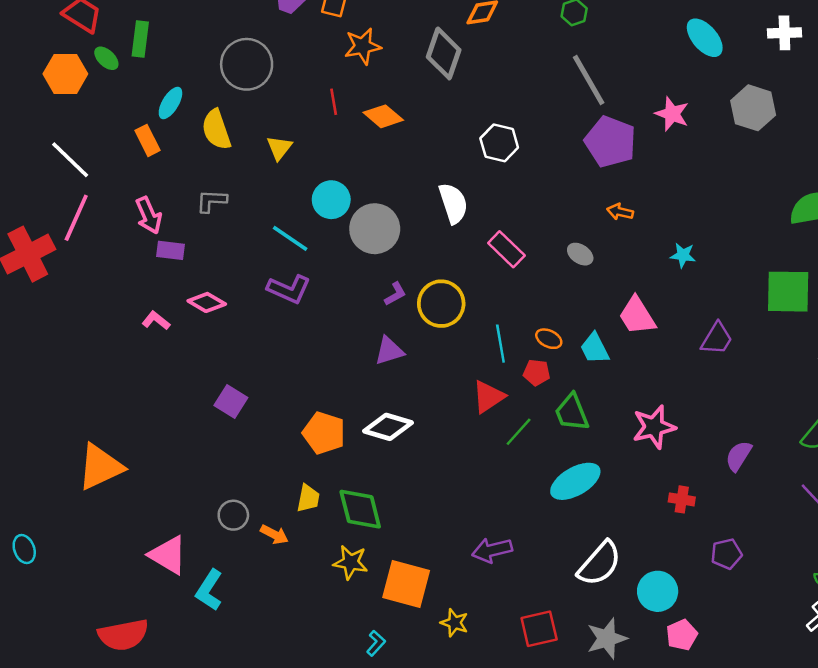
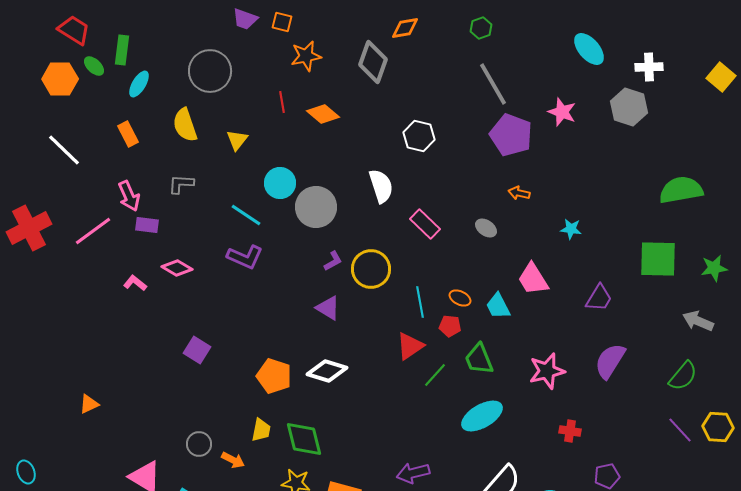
white cross: (784, 33) -> (649, 67), moved
cyan ellipse: (170, 103) -> (139, 84), moved
pink line: (76, 218) -> (93, 231), moved, turned 30
purple triangle: (389, 351) -> (328, 308), turned 48
purple semicircle: (739, 456) -> (610, 361), moved, size x1.4
orange triangle: (100, 467) -> (89, 404), size x0.5

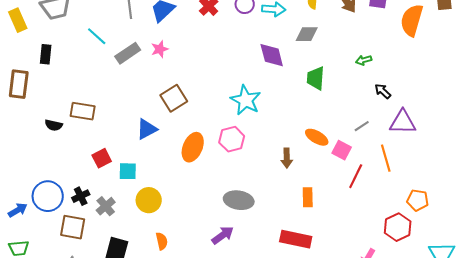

******************************

WORK ITEM:
There should be an exact restatement of the lines from the line with "purple semicircle: (739, 456)" through the last line of the entries above, and no pictures in it.

ANSWER SECTION:
purple semicircle: (739, 456) -> (610, 361), moved, size x1.4
orange triangle: (100, 467) -> (89, 404), size x0.5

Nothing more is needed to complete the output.